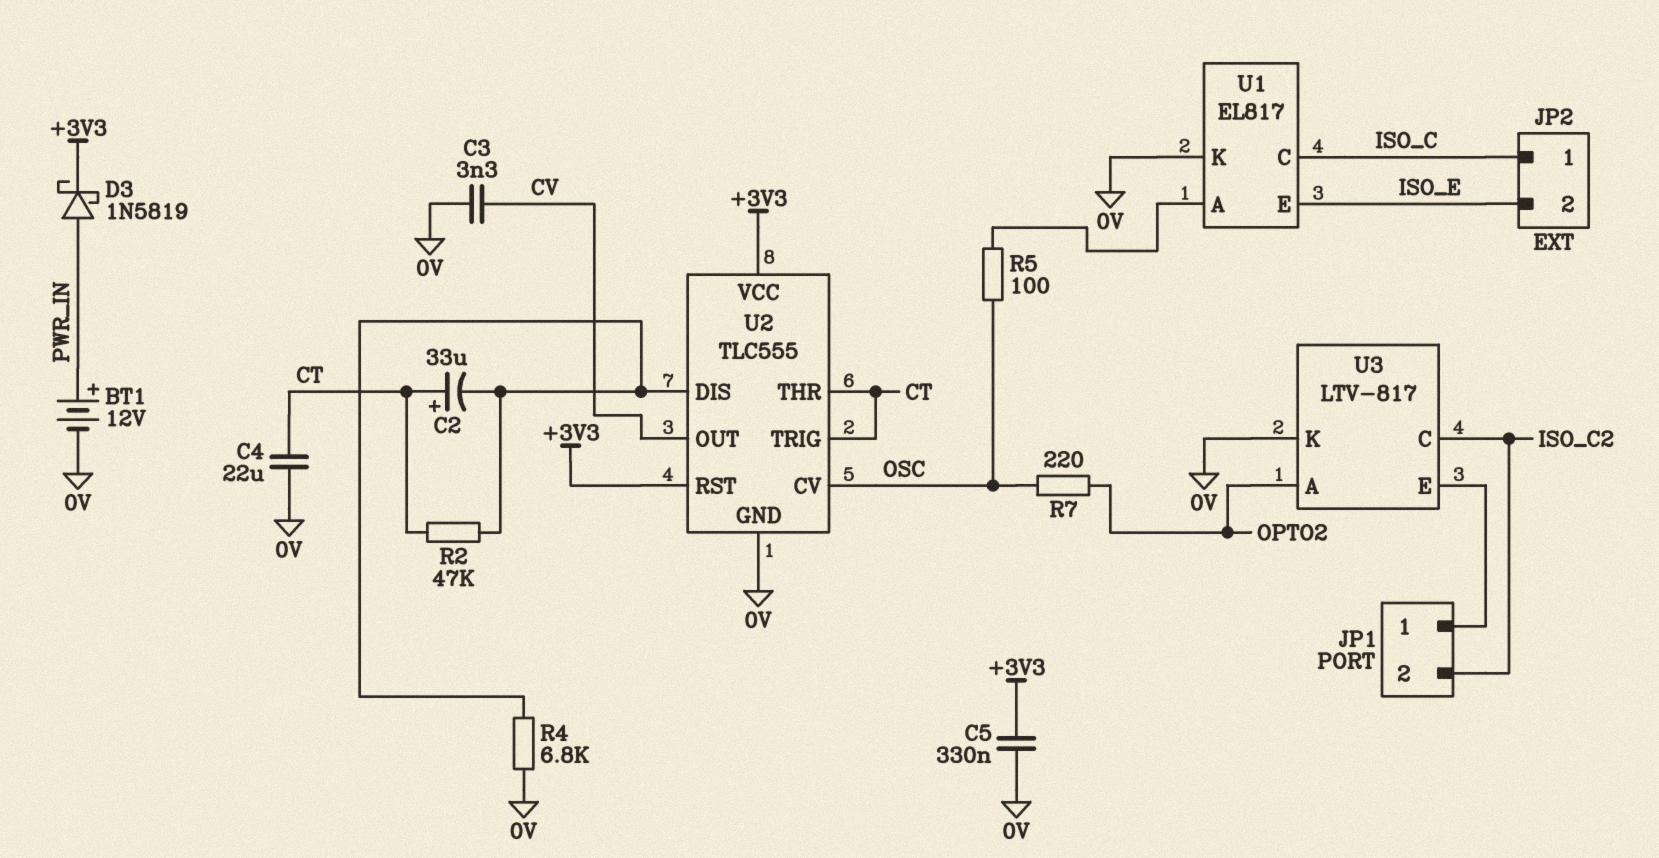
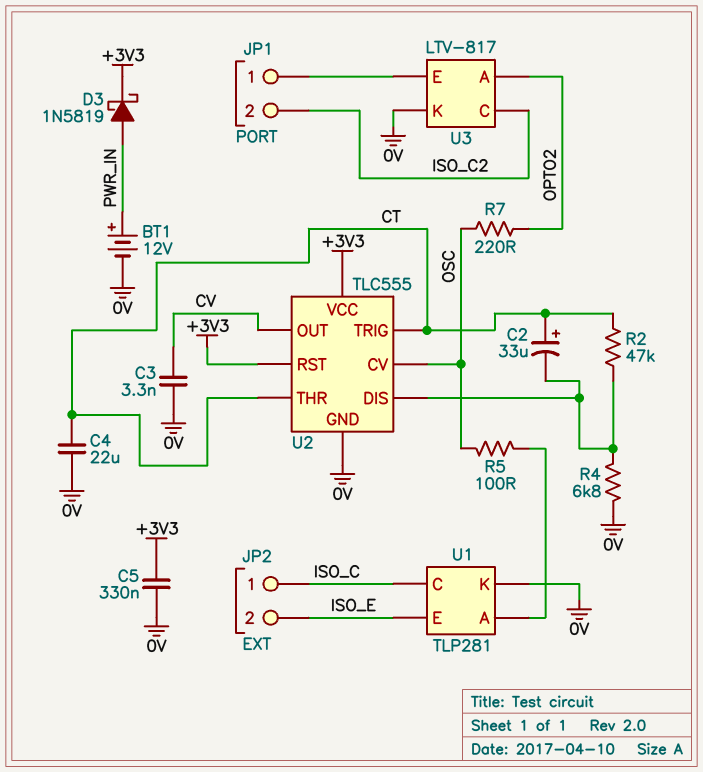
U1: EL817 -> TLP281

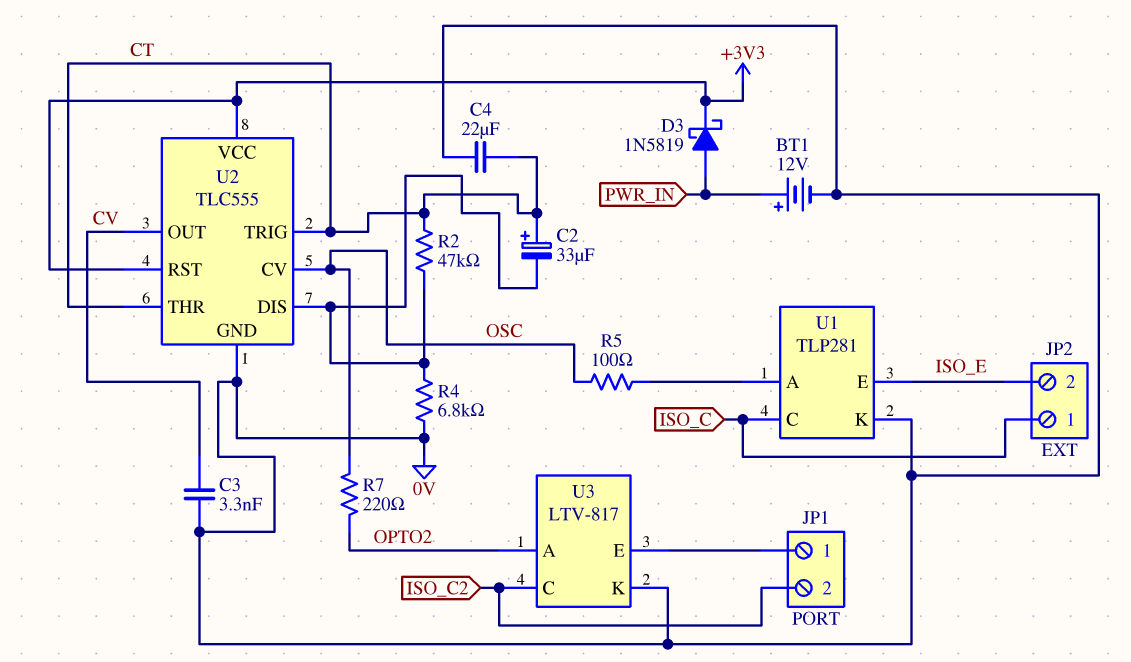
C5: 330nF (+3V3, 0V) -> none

◇ ◇ ◇ ◇ ◇

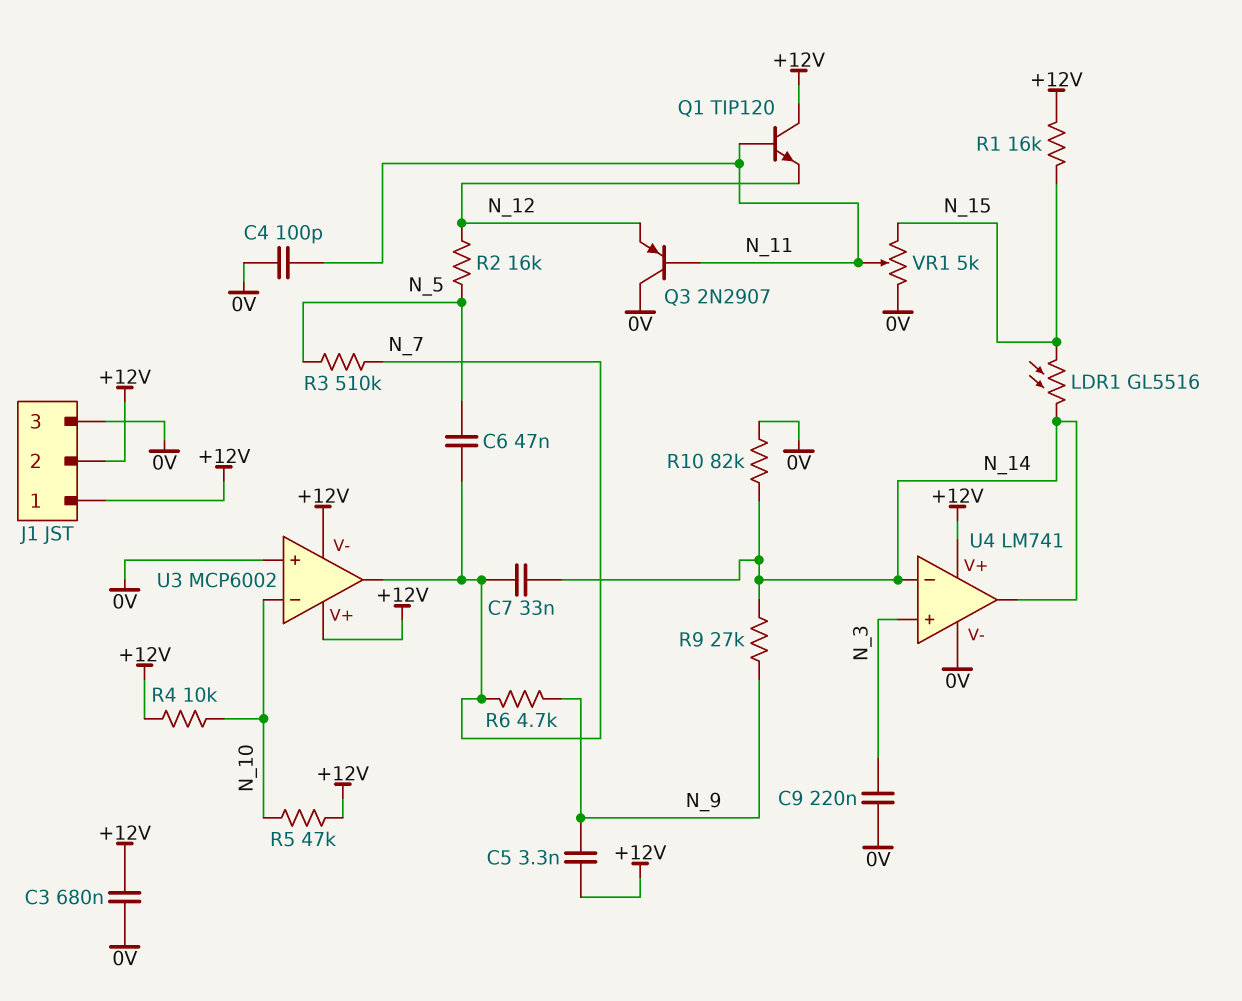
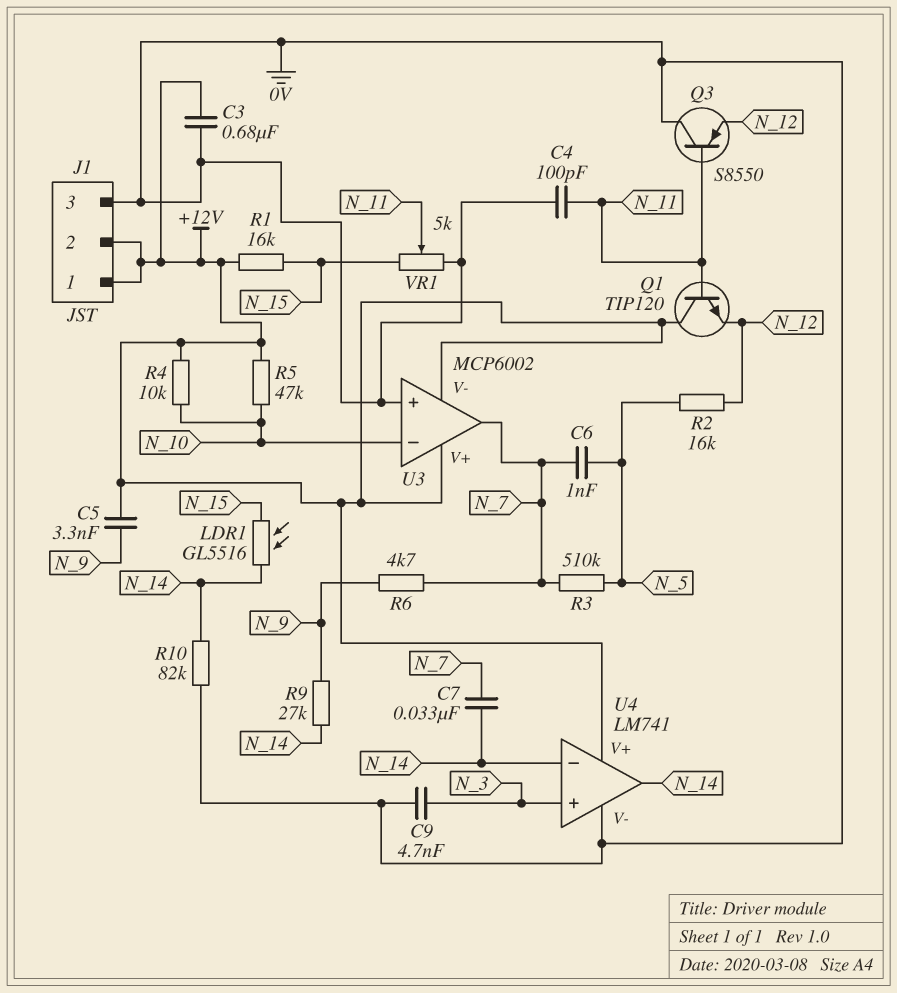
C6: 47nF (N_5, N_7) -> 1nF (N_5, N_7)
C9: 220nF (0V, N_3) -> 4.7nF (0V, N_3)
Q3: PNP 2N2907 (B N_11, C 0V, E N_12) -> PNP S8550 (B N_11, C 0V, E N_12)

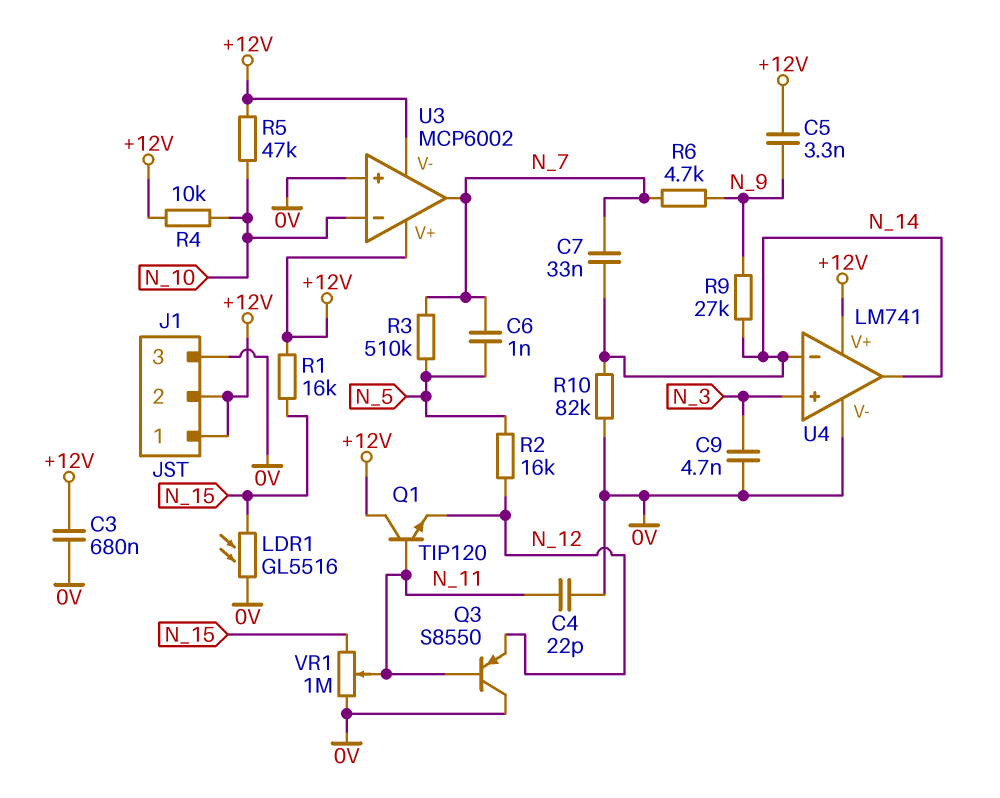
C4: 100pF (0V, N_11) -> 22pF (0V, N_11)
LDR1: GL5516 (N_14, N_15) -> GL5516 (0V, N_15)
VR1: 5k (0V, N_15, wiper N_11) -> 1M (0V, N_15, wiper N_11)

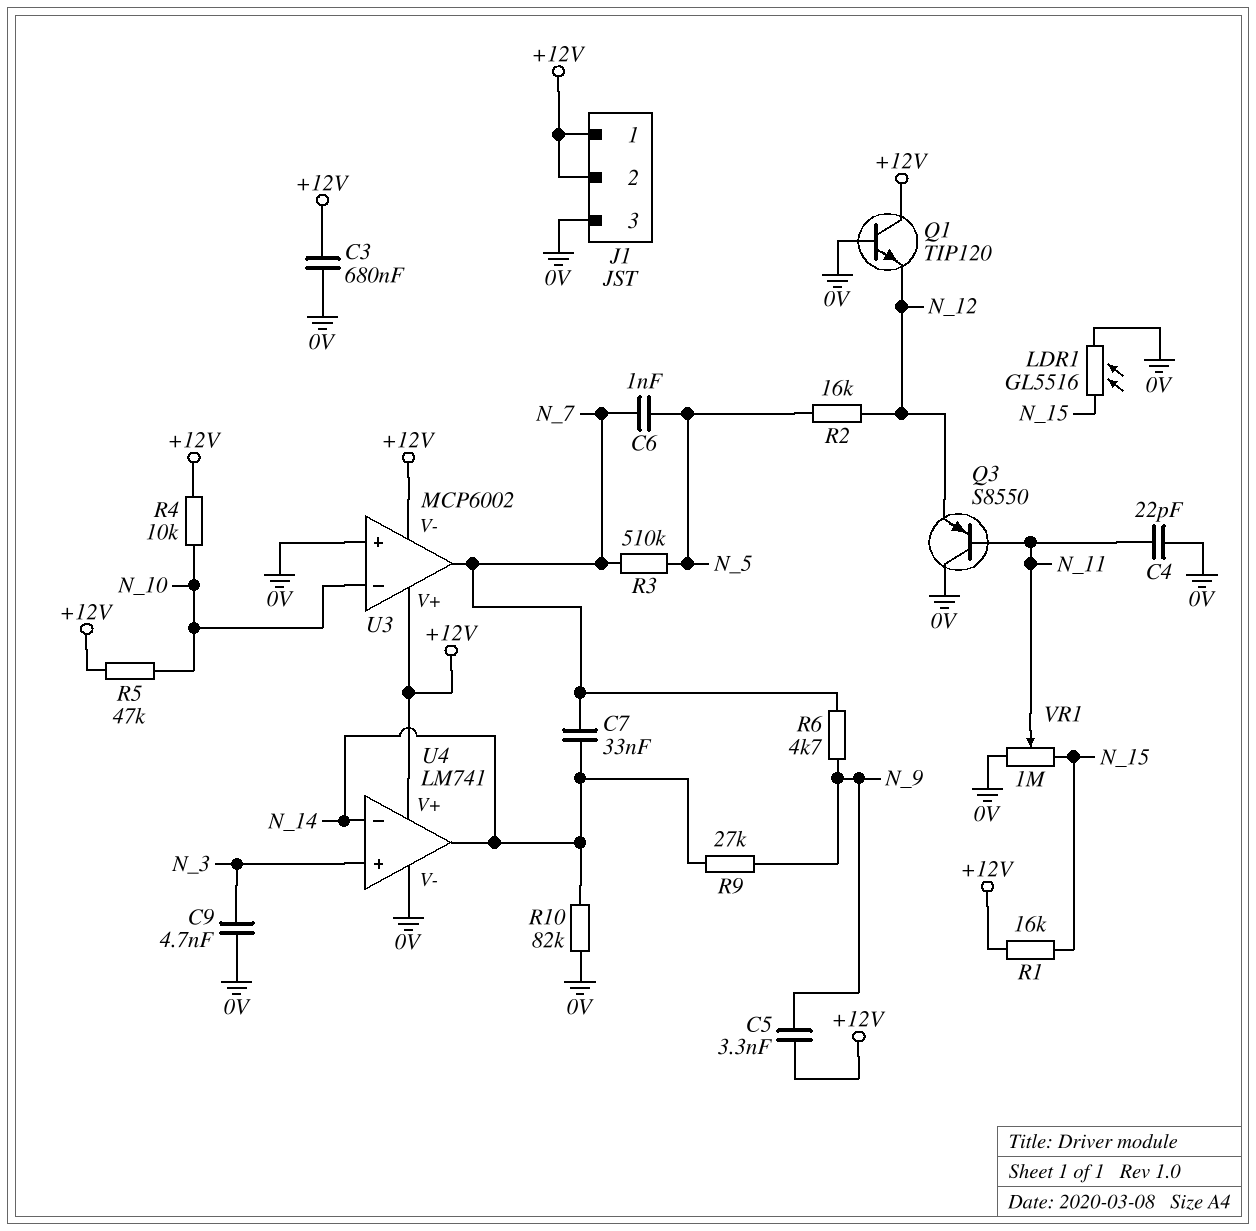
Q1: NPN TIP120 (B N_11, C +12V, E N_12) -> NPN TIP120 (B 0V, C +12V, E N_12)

◇ ◇ ◇ ◇ ◇

**EXERCISE GOAL**
All pictures are to be skipped. Output, word for word, the lines in the data above starting at the line containing "LDR1: GL5516 (N_14, N_15)" and ending at the line containing "Q1: NPN TIP120".

**PROBLEM SOLUTION**
LDR1: GL5516 (N_14, N_15) -> GL5516 (0V, N_15)
VR1: 5k (0V, N_15, wiper N_11) -> 1M (0V, N_15, wiper N_11)

Q1: NPN TIP120 (B N_11, C +12V, E N_12) -> NPN TIP120 (B 0V, C +12V, E N_12)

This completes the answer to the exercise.